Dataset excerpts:

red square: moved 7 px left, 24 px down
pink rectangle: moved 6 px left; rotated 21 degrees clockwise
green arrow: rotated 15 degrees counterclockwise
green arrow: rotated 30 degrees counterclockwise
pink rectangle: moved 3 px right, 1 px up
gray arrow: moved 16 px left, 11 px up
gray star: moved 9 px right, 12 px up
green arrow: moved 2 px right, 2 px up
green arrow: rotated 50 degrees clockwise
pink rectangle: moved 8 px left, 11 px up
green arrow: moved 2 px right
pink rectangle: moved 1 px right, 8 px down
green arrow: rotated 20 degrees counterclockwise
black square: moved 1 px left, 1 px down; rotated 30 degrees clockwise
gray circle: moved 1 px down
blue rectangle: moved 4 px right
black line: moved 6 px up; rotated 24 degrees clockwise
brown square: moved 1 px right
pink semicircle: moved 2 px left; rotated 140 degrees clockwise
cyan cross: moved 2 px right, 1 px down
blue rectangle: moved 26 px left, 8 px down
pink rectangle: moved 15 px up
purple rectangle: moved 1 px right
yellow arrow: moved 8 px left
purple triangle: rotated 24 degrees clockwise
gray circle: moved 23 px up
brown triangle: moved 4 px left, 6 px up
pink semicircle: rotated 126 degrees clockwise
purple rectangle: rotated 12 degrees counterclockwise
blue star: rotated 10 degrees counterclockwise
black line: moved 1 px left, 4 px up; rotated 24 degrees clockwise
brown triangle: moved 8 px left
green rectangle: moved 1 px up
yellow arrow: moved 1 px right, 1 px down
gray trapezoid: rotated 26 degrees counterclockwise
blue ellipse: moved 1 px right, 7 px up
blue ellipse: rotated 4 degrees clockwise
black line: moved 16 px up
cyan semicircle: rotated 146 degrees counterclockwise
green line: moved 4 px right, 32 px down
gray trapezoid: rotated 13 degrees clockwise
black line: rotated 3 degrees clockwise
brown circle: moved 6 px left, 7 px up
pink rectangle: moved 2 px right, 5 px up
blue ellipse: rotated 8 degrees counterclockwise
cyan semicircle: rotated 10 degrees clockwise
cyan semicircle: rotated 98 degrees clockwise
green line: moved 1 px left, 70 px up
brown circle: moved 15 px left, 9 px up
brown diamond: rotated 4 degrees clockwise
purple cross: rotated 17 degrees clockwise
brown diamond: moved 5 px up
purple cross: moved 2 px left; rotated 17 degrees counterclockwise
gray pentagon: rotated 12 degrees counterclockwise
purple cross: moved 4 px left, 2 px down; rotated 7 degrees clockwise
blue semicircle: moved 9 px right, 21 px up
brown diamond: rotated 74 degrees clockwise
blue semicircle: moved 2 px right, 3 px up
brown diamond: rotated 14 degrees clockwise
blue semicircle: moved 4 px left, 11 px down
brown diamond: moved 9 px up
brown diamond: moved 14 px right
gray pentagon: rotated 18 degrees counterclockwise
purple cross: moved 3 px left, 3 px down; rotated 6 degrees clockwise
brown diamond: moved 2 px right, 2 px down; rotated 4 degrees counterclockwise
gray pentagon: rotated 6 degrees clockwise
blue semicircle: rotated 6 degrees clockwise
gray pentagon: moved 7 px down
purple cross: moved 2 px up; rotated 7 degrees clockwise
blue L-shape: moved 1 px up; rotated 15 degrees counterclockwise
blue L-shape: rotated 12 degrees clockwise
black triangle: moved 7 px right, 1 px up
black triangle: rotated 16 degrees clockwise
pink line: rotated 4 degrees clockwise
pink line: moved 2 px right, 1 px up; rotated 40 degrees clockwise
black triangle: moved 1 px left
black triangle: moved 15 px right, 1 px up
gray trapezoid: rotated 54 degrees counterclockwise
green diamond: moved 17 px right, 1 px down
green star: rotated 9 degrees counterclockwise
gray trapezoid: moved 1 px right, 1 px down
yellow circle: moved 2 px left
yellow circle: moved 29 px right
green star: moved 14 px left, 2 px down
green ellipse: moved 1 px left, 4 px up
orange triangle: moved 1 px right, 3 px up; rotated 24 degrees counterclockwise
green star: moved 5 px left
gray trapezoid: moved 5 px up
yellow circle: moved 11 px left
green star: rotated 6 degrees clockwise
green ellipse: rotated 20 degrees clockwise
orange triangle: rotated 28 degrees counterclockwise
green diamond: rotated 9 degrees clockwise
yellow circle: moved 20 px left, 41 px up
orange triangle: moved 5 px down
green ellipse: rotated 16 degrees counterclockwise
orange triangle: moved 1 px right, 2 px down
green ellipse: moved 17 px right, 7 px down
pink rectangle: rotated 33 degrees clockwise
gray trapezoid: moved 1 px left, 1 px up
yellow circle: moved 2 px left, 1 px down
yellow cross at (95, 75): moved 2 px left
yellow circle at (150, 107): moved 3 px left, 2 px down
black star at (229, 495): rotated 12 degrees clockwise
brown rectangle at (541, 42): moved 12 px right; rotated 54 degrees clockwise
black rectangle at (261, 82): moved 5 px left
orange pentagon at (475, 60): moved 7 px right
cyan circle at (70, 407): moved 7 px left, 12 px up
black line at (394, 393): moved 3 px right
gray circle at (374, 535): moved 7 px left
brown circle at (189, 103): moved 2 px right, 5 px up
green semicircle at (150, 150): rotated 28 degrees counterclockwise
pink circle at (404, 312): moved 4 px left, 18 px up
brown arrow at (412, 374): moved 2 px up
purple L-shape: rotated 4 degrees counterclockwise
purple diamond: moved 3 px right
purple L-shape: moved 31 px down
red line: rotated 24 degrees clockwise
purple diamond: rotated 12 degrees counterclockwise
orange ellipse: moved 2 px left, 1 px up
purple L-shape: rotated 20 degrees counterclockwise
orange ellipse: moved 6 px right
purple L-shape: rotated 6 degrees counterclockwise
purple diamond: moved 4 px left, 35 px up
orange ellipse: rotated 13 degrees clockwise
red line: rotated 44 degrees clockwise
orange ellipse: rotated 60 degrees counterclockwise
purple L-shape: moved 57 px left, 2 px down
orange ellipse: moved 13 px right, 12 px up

### [BRIEF]
Copy every line of the shape change data above word for word, from the first line through the last.

### [SOLUTION BELOW]
red square: moved 7 px left, 24 px down
pink rectangle: moved 6 px left; rotated 21 degrees clockwise
green arrow: rotated 15 degrees counterclockwise
green arrow: rotated 30 degrees counterclockwise
pink rectangle: moved 3 px right, 1 px up
gray arrow: moved 16 px left, 11 px up
gray star: moved 9 px right, 12 px up
green arrow: moved 2 px right, 2 px up
green arrow: rotated 50 degrees clockwise
pink rectangle: moved 8 px left, 11 px up
green arrow: moved 2 px right
pink rectangle: moved 1 px right, 8 px down
green arrow: rotated 20 degrees counterclockwise
black square: moved 1 px left, 1 px down; rotated 30 degrees clockwise
gray circle: moved 1 px down
blue rectangle: moved 4 px right
black line: moved 6 px up; rotated 24 degrees clockwise
brown square: moved 1 px right
pink semicircle: moved 2 px left; rotated 140 degrees clockwise
cyan cross: moved 2 px right, 1 px down
blue rectangle: moved 26 px left, 8 px down
pink rectangle: moved 15 px up
purple rectangle: moved 1 px right
yellow arrow: moved 8 px left
purple triangle: rotated 24 degrees clockwise
gray circle: moved 23 px up
brown triangle: moved 4 px left, 6 px up
pink semicircle: rotated 126 degrees clockwise
purple rectangle: rotated 12 degrees counterclockwise
blue star: rotated 10 degrees counterclockwise
black line: moved 1 px left, 4 px up; rotated 24 degrees clockwise
brown triangle: moved 8 px left
green rectangle: moved 1 px up
yellow arrow: moved 1 px right, 1 px down
gray trapezoid: rotated 26 degrees counterclockwise
blue ellipse: moved 1 px right, 7 px up
blue ellipse: rotated 4 degrees clockwise
black line: moved 16 px up
cyan semicircle: rotated 146 degrees counterclockwise
green line: moved 4 px right, 32 px down
gray trapezoid: rotated 13 degrees clockwise
black line: rotated 3 degrees clockwise
brown circle: moved 6 px left, 7 px up
pink rectangle: moved 2 px right, 5 px up
blue ellipse: rotated 8 degrees counterclockwise
cyan semicircle: rotated 10 degrees clockwise
cyan semicircle: rotated 98 degrees clockwise
green line: moved 1 px left, 70 px up
brown circle: moved 15 px left, 9 px up
brown diamond: rotated 4 degrees clockwise
purple cross: rotated 17 degrees clockwise
brown diamond: moved 5 px up
purple cross: moved 2 px left; rotated 17 degrees counterclockwise
gray pentagon: rotated 12 degrees counterclockwise
purple cross: moved 4 px left, 2 px down; rotated 7 degrees clockwise
blue semicircle: moved 9 px right, 21 px up
brown diamond: rotated 74 degrees clockwise
blue semicircle: moved 2 px right, 3 px up
brown diamond: rotated 14 degrees clockwise
blue semicircle: moved 4 px left, 11 px down
brown diamond: moved 9 px up
brown diamond: moved 14 px right
gray pentagon: rotated 18 degrees counterclockwise
purple cross: moved 3 px left, 3 px down; rotated 6 degrees clockwise
brown diamond: moved 2 px right, 2 px down; rotated 4 degrees counterclockwise
gray pentagon: rotated 6 degrees clockwise
blue semicircle: rotated 6 degrees clockwise
gray pentagon: moved 7 px down
purple cross: moved 2 px up; rotated 7 degrees clockwise
blue L-shape: moved 1 px up; rotated 15 degrees counterclockwise
blue L-shape: rotated 12 degrees clockwise
black triangle: moved 7 px right, 1 px up
black triangle: rotated 16 degrees clockwise
pink line: rotated 4 degrees clockwise
pink line: moved 2 px right, 1 px up; rotated 40 degrees clockwise
black triangle: moved 1 px left
black triangle: moved 15 px right, 1 px up
gray trapezoid: rotated 54 degrees counterclockwise
green diamond: moved 17 px right, 1 px down
green star: rotated 9 degrees counterclockwise
gray trapezoid: moved 1 px right, 1 px down
yellow circle: moved 2 px left
yellow circle: moved 29 px right
green star: moved 14 px left, 2 px down
green ellipse: moved 1 px left, 4 px up
orange triangle: moved 1 px right, 3 px up; rotated 24 degrees counterclockwise
green star: moved 5 px left
gray trapezoid: moved 5 px up
yellow circle: moved 11 px left
green star: rotated 6 degrees clockwise
green ellipse: rotated 20 degrees clockwise
orange triangle: rotated 28 degrees counterclockwise
green diamond: rotated 9 degrees clockwise
yellow circle: moved 20 px left, 41 px up
orange triangle: moved 5 px down
green ellipse: rotated 16 degrees counterclockwise
orange triangle: moved 1 px right, 2 px down
green ellipse: moved 17 px right, 7 px down
pink rectangle: rotated 33 degrees clockwise
gray trapezoid: moved 1 px left, 1 px up
yellow circle: moved 2 px left, 1 px down
yellow cross at (95, 75): moved 2 px left
yellow circle at (150, 107): moved 3 px left, 2 px down
black star at (229, 495): rotated 12 degrees clockwise
brown rectangle at (541, 42): moved 12 px right; rotated 54 degrees clockwise
black rectangle at (261, 82): moved 5 px left
orange pentagon at (475, 60): moved 7 px right
cyan circle at (70, 407): moved 7 px left, 12 px up
black line at (394, 393): moved 3 px right
gray circle at (374, 535): moved 7 px left
brown circle at (189, 103): moved 2 px right, 5 px up
green semicircle at (150, 150): rotated 28 degrees counterclockwise
pink circle at (404, 312): moved 4 px left, 18 px up
brown arrow at (412, 374): moved 2 px up
purple L-shape: rotated 4 degrees counterclockwise
purple diamond: moved 3 px right
purple L-shape: moved 31 px down
red line: rotated 24 degrees clockwise
purple diamond: rotated 12 degrees counterclockwise
orange ellipse: moved 2 px left, 1 px up
purple L-shape: rotated 20 degrees counterclockwise
orange ellipse: moved 6 px right
purple L-shape: rotated 6 degrees counterclockwise
purple diamond: moved 4 px left, 35 px up
orange ellipse: rotated 13 degrees clockwise
red line: rotated 44 degrees clockwise
orange ellipse: rotated 60 degrees counterclockwise
purple L-shape: moved 57 px left, 2 px down
orange ellipse: moved 13 px right, 12 px up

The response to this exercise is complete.